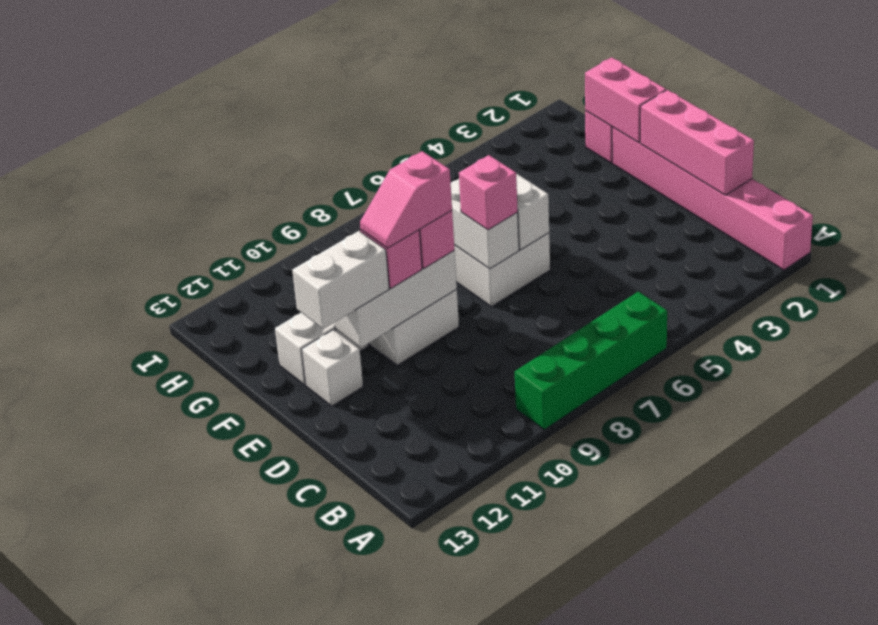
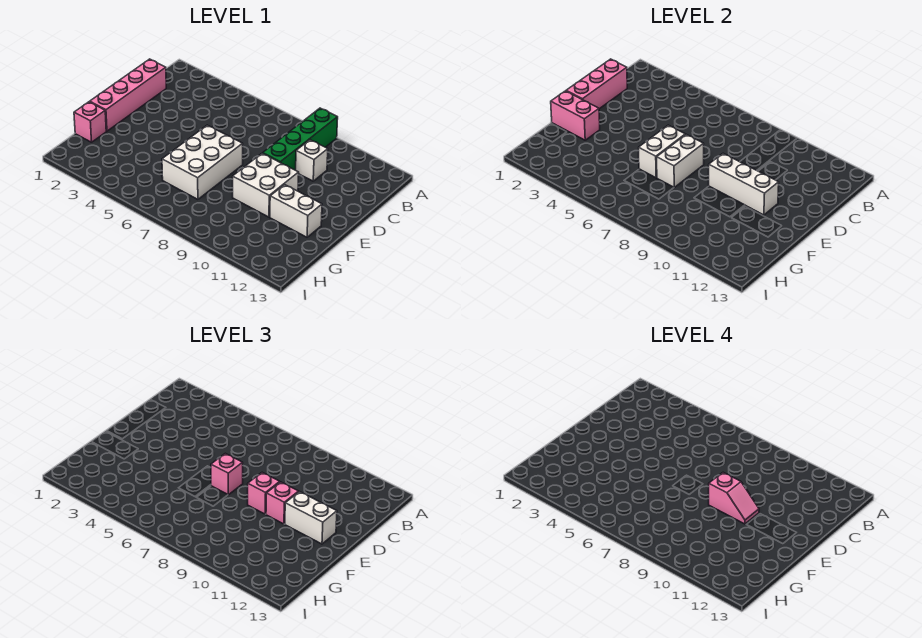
pink brick A1:F1 level 1 -> pink brick C1:F1 level 1
green brick A6:A9 level 1 -> green brick A9:D9 level 1
white brick E12 level 1 -> white brick C10 level 1
pink brick F1:G1 level 2 -> pink brick F1:F2 level 2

- [Work request] The answer must consist of each line from the data that includes the string "pink".

- [Task output]
pink brick A1:F1 level 1 -> pink brick C1:F1 level 1
pink brick F1:G1 level 2 -> pink brick F1:F2 level 2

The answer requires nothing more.